» **TASK REQUIREMENTS**
Give the number of lines in the entries that contain "gone". State only the count.

» **EXTRACTED MATERIAL**
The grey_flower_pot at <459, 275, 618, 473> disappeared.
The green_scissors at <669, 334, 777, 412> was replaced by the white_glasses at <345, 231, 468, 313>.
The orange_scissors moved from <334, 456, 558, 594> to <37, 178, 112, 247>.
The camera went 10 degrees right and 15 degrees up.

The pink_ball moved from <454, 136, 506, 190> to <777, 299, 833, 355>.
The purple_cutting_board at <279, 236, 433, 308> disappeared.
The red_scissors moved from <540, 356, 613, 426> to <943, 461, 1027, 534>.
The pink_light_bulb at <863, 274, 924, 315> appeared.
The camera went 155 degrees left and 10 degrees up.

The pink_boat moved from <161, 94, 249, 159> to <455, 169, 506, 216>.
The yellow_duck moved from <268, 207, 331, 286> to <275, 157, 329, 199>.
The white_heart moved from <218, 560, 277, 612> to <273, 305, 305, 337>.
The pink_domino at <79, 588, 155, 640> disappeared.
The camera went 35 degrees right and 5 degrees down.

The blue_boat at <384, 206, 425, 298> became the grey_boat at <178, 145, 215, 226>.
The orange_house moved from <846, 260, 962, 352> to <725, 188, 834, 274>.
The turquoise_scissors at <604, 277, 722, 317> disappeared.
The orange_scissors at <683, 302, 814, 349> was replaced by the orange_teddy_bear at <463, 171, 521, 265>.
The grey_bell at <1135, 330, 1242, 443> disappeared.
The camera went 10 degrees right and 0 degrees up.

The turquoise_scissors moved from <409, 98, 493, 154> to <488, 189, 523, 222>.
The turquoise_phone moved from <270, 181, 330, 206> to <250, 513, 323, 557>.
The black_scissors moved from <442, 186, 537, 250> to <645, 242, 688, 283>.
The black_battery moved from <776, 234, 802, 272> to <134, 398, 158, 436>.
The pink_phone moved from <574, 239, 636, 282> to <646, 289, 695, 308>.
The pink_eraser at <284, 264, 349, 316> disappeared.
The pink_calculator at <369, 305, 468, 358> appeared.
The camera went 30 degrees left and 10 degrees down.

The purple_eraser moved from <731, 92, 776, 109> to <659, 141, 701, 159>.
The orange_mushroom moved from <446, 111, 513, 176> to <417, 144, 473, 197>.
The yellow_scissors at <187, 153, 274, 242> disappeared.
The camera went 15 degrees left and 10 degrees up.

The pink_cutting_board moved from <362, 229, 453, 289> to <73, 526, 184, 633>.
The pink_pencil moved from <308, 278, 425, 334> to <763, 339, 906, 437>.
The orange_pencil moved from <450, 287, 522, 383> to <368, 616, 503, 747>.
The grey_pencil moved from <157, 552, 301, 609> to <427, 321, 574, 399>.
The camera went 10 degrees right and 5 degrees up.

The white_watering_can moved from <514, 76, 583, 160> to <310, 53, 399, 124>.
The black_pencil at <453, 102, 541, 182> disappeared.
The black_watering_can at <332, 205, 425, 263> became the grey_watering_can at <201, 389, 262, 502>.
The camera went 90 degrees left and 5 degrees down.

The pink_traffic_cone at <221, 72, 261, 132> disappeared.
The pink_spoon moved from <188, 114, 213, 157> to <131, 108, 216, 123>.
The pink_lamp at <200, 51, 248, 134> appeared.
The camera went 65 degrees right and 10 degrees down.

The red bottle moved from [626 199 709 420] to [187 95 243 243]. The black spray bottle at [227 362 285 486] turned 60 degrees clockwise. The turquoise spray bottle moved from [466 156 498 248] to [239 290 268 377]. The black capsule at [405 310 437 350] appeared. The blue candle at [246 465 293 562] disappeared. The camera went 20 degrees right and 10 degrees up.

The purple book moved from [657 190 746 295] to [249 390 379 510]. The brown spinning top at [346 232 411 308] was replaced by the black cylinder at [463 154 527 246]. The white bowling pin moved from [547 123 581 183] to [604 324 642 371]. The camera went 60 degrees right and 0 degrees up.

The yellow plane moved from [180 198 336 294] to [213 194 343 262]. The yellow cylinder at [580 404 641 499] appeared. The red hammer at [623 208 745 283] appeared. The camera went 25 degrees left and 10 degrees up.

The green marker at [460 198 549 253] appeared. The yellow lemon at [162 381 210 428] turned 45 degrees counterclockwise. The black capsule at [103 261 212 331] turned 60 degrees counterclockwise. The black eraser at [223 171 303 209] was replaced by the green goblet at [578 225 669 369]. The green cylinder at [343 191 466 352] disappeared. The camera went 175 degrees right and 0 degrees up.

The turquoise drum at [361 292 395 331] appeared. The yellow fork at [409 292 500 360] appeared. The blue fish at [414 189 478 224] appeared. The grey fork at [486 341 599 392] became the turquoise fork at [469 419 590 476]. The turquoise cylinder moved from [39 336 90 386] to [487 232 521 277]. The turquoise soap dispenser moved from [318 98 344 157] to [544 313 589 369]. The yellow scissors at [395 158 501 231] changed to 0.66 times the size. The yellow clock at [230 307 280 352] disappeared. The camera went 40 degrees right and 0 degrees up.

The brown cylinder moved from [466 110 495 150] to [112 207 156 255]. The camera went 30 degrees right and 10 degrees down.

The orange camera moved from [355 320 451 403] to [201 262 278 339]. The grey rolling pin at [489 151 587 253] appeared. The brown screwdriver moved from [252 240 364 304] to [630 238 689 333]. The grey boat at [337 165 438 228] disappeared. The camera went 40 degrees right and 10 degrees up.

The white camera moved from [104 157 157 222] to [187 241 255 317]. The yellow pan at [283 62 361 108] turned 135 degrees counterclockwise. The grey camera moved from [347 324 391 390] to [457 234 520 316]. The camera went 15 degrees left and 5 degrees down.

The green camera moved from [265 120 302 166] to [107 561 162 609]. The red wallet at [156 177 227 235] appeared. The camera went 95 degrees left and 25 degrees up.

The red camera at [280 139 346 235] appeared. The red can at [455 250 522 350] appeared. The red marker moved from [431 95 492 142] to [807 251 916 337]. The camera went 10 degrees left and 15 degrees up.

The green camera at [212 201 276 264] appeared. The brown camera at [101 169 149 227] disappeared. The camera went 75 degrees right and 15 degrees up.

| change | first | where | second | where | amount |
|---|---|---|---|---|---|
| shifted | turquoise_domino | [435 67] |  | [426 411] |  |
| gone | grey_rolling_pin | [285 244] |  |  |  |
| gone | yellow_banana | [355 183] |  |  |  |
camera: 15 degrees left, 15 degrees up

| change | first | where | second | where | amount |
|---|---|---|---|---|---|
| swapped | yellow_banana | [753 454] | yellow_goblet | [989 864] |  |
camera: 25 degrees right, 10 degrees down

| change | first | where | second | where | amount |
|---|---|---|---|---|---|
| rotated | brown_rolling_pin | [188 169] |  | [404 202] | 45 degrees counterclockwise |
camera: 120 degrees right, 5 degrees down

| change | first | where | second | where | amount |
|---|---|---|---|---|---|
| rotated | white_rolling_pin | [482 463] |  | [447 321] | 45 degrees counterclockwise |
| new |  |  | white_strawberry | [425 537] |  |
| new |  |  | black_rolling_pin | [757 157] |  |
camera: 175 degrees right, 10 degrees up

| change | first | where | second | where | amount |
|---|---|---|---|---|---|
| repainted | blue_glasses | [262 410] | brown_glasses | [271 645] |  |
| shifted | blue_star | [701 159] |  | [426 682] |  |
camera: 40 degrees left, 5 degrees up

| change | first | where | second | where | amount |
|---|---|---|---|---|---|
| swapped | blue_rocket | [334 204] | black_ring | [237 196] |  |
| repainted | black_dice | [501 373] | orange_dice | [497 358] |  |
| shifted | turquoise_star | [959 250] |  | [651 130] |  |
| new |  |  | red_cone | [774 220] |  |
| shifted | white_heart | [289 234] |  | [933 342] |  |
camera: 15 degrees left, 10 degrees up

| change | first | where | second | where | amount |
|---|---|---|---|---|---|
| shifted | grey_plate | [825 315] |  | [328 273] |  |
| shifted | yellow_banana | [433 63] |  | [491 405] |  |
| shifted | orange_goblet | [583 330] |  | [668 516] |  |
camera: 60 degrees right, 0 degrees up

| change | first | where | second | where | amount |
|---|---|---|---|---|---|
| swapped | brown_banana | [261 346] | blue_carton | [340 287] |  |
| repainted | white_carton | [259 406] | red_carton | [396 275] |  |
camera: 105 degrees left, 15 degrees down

» **OUTPUT FOR THIS EXERCISE**
2